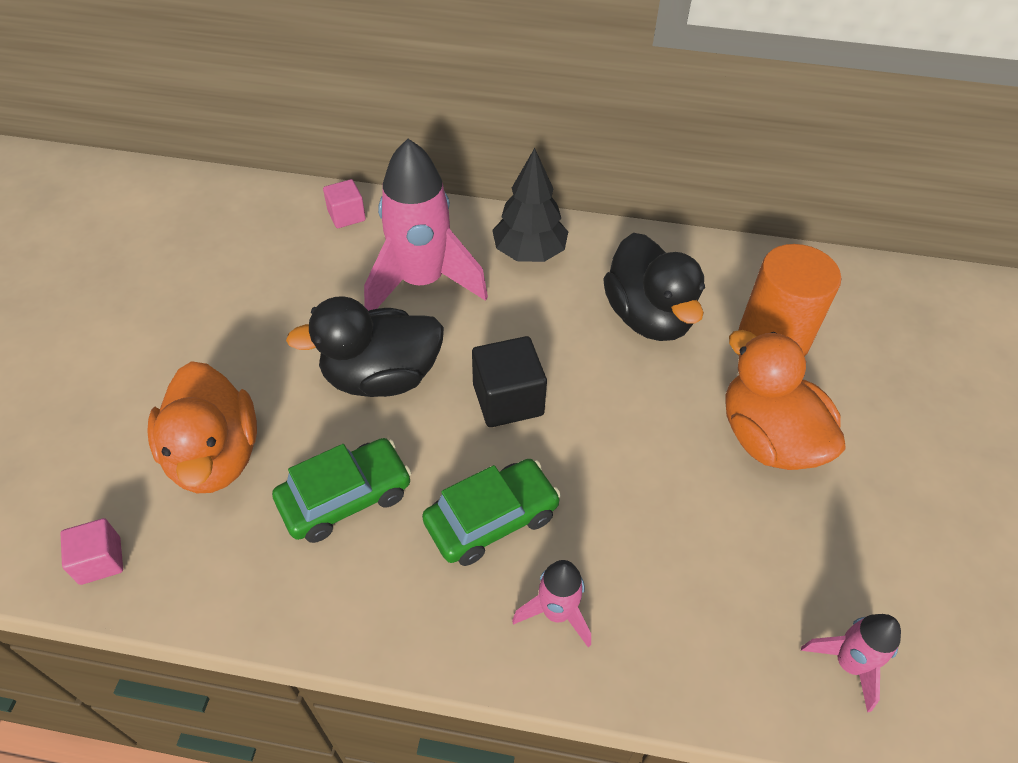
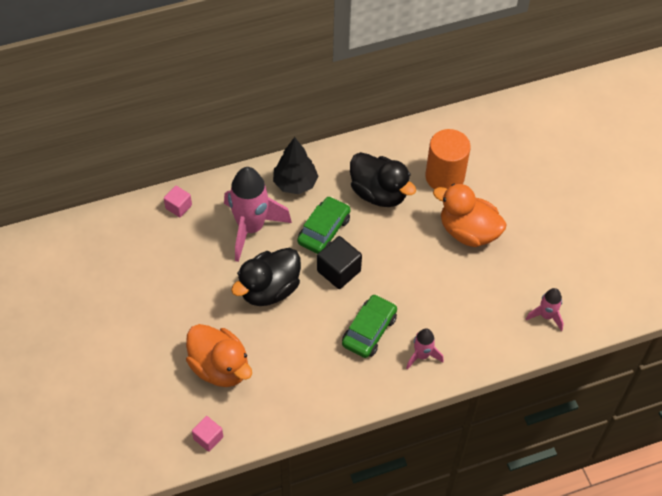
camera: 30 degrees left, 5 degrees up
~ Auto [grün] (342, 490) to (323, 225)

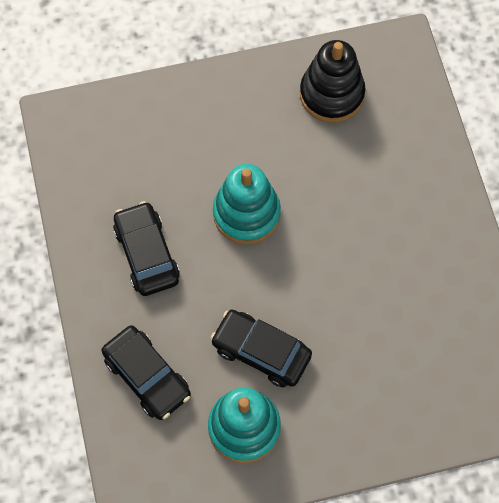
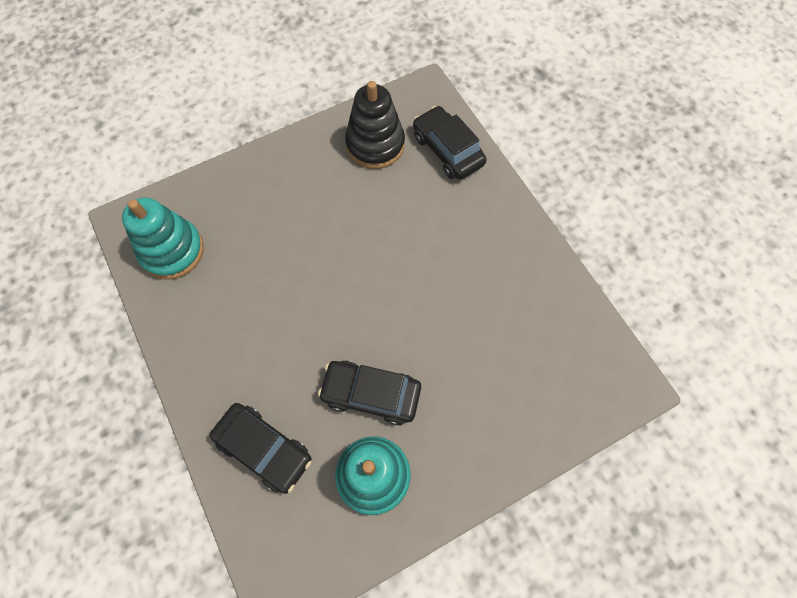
camera: 15 degrees left, 0 degrees up
~ Stapelspielzeug [türkis] (247, 204) to (163, 239)
~ Auto [schwarz] (146, 248) to (450, 143)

-- -- --

Return each line from the material above exactly, but not the pictures.

camera: 30 degrees left, 5 degrees up
~ Auto [grün] (342, 490) to (323, 225)

camera: 15 degrees left, 0 degrees up
~ Stapelspielzeug [türkis] (247, 204) to (163, 239)
~ Auto [schwarz] (146, 248) to (450, 143)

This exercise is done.